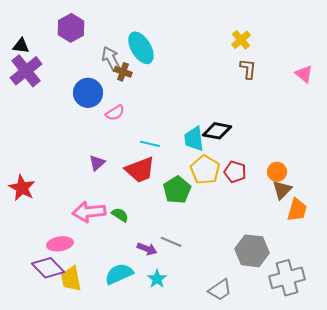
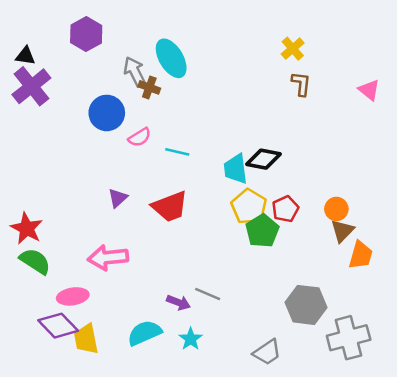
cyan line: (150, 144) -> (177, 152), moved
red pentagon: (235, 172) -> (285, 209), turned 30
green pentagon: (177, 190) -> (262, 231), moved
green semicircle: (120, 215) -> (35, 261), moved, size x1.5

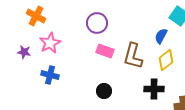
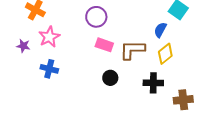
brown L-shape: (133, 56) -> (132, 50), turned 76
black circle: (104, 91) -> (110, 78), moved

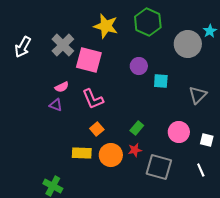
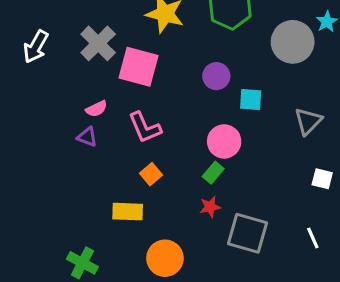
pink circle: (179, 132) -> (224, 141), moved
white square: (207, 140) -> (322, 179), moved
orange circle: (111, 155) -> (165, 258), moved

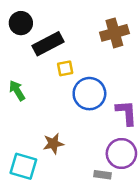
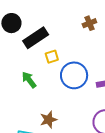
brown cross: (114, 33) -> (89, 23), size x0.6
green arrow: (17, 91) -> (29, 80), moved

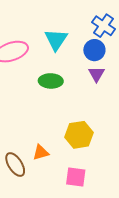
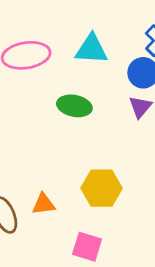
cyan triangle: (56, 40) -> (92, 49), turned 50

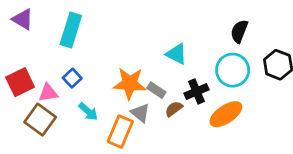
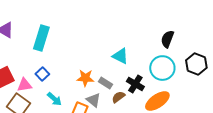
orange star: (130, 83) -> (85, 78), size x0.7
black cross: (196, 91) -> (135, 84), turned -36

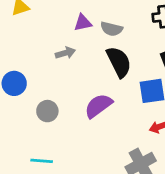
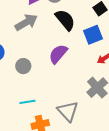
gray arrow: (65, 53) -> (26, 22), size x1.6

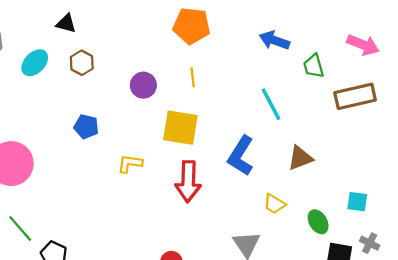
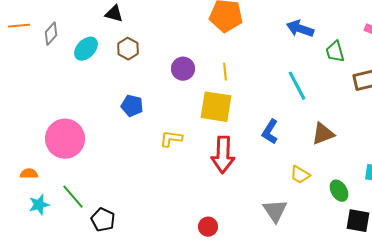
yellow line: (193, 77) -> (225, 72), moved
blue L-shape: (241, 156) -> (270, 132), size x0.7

▶ _GOAL OF THE EXERCISE_: Copy out all the data exactly. The images should not appear in the copy.

▶ _EXPECTED ANSWER_:
cyan line: (150, 144) -> (177, 152), moved
red pentagon: (235, 172) -> (285, 209), turned 30
green pentagon: (177, 190) -> (262, 231), moved
green semicircle: (120, 215) -> (35, 261), moved, size x1.5

brown L-shape: (133, 56) -> (132, 50), turned 76
black circle: (104, 91) -> (110, 78), moved

pink circle: (179, 132) -> (224, 141), moved
white square: (207, 140) -> (322, 179), moved
orange circle: (111, 155) -> (165, 258), moved

brown cross: (114, 33) -> (89, 23), size x0.6
green arrow: (17, 91) -> (29, 80), moved

cyan triangle: (56, 40) -> (92, 49), turned 50

orange star: (130, 83) -> (85, 78), size x0.7
black cross: (196, 91) -> (135, 84), turned -36

gray arrow: (65, 53) -> (26, 22), size x1.6

yellow line: (193, 77) -> (225, 72), moved
blue L-shape: (241, 156) -> (270, 132), size x0.7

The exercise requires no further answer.